**Activity**
For each line of the data below that holds "truck", copy the line.

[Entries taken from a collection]
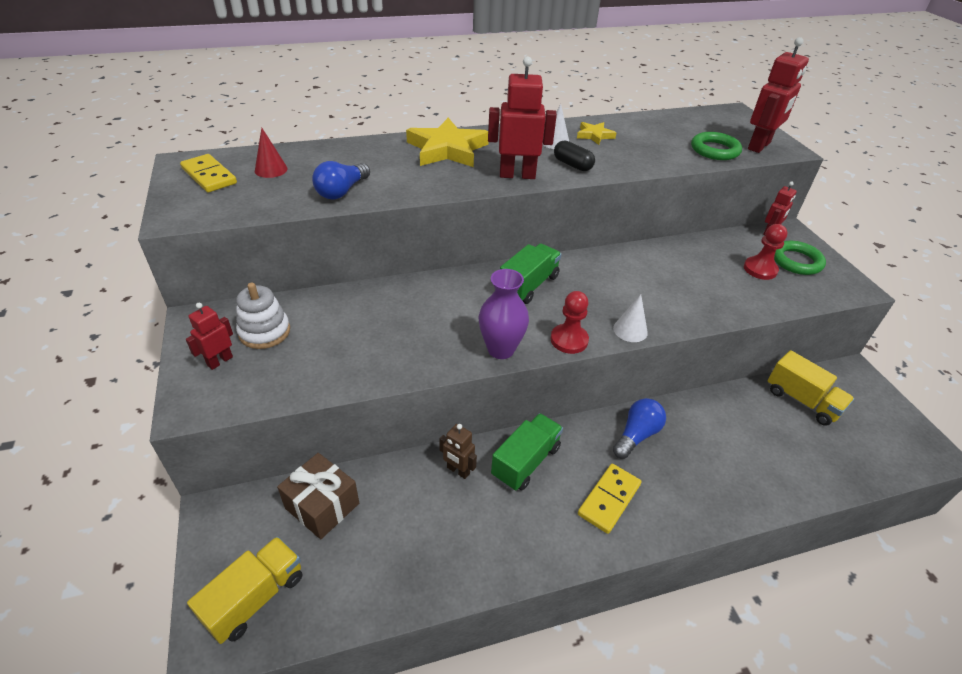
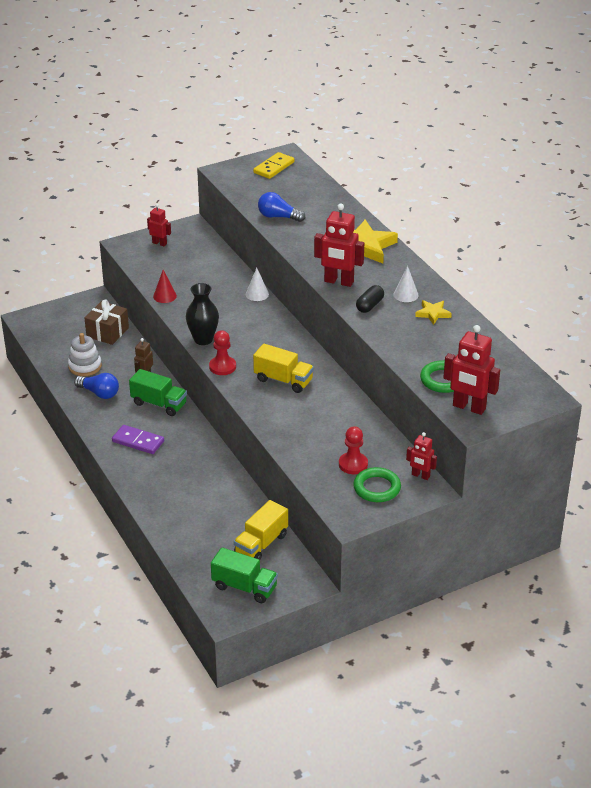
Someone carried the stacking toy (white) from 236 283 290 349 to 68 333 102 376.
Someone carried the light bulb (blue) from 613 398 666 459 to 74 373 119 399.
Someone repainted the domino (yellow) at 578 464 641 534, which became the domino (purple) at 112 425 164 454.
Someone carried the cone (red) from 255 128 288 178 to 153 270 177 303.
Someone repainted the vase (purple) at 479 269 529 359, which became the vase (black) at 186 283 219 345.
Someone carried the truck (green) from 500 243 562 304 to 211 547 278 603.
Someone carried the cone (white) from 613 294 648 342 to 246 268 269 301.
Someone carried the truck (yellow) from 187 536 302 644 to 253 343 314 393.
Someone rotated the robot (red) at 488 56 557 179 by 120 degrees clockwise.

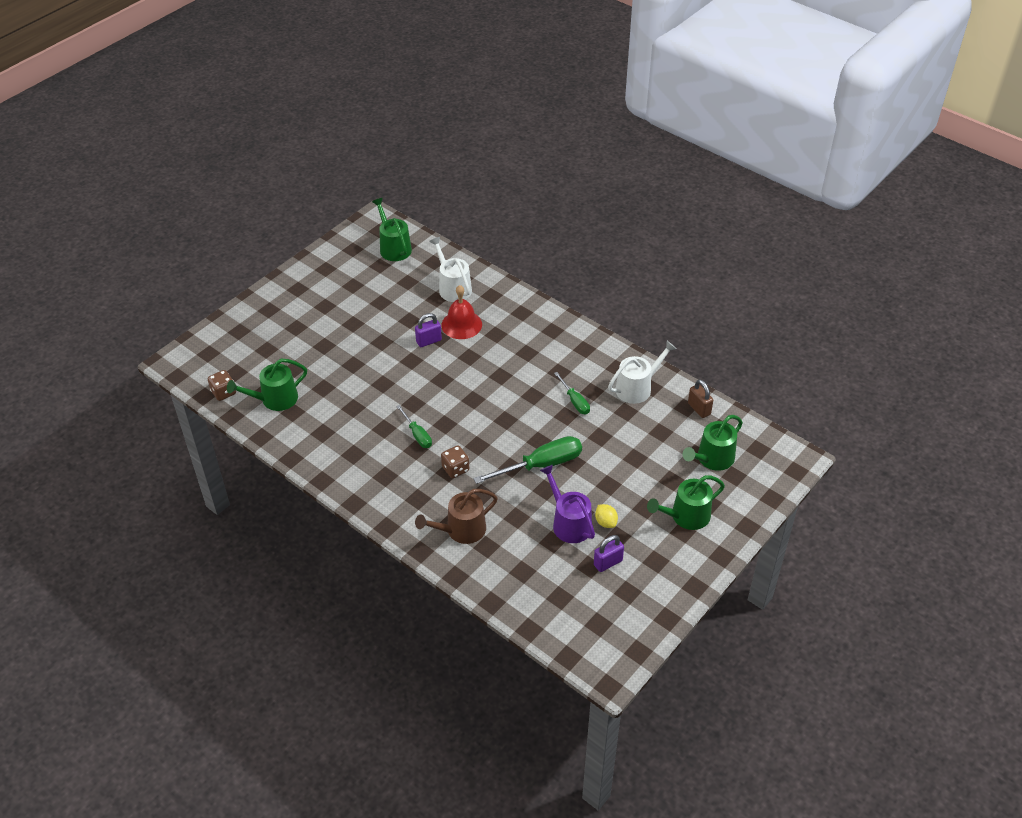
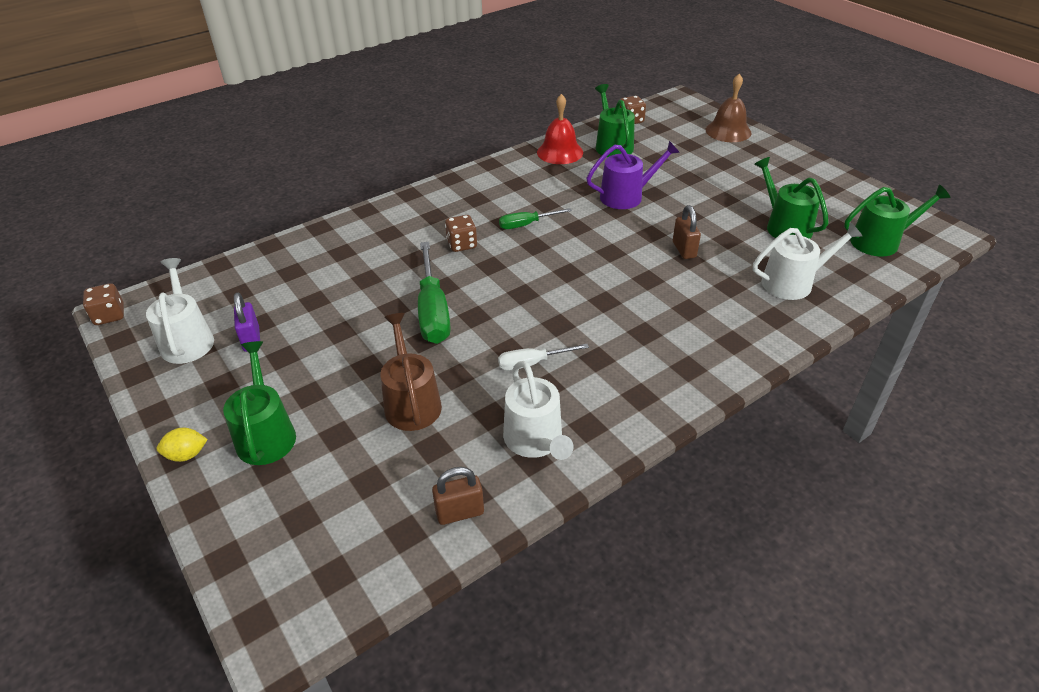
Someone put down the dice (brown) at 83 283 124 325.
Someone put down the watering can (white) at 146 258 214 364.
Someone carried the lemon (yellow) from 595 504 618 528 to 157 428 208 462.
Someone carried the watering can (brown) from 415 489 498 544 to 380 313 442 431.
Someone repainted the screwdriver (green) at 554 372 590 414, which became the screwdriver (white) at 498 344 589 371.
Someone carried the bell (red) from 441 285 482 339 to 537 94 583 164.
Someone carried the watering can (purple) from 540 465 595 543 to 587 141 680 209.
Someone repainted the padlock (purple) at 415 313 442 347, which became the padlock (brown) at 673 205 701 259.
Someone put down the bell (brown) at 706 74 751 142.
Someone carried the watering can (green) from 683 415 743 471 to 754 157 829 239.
---
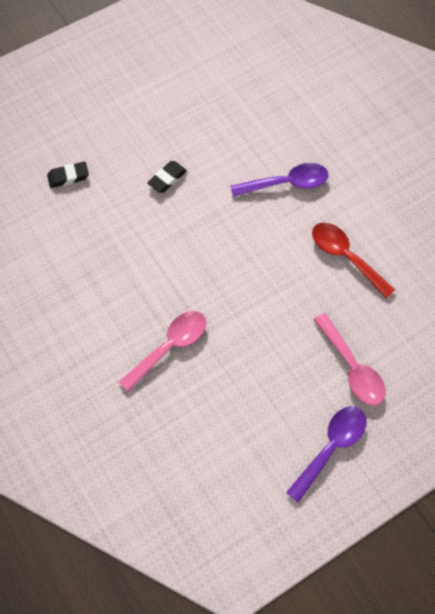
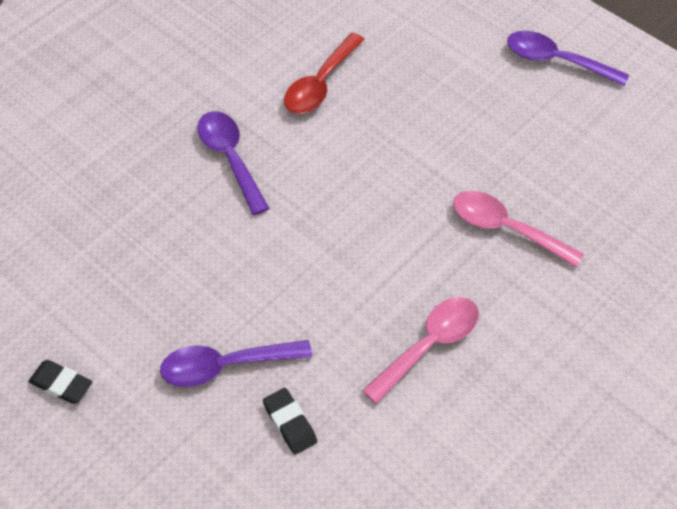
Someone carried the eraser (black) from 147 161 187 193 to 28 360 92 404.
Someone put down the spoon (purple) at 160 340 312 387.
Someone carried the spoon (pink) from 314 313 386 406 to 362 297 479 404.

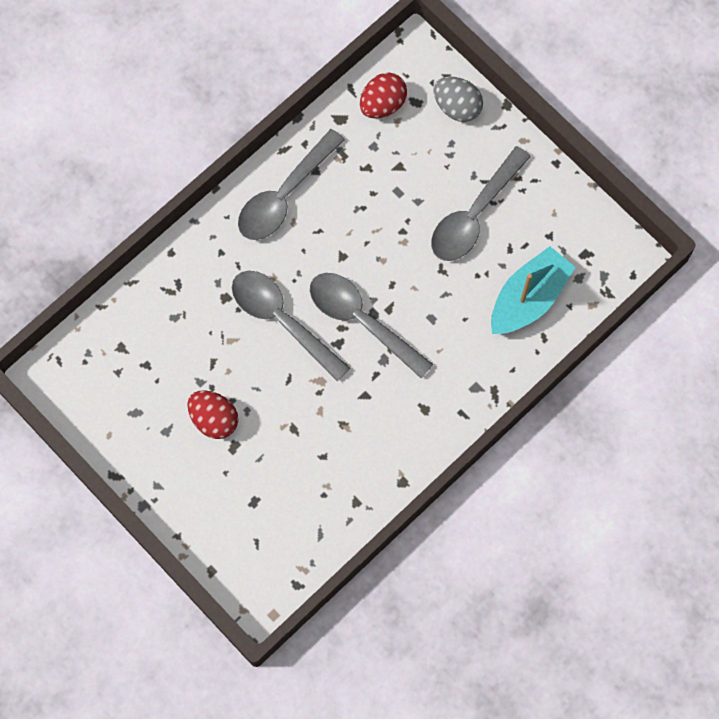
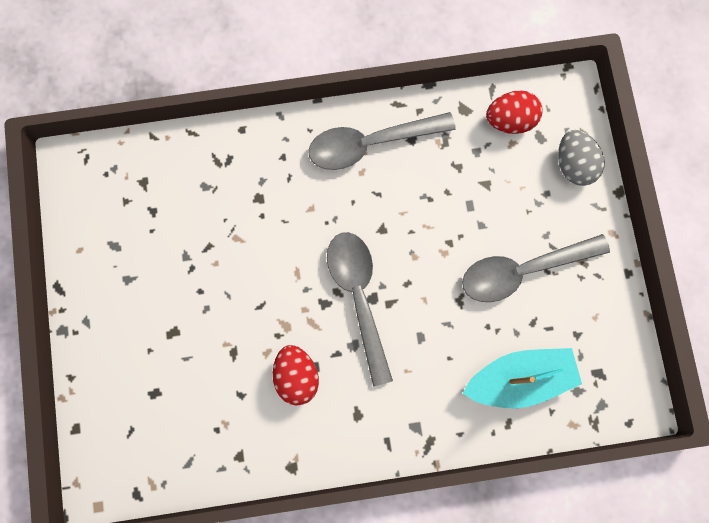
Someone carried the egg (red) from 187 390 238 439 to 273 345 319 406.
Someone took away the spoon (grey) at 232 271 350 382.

**Answer**
Someone carried the truck (green) from 500 243 562 304 to 211 547 278 603.
Someone carried the truck (yellow) from 187 536 302 644 to 253 343 314 393.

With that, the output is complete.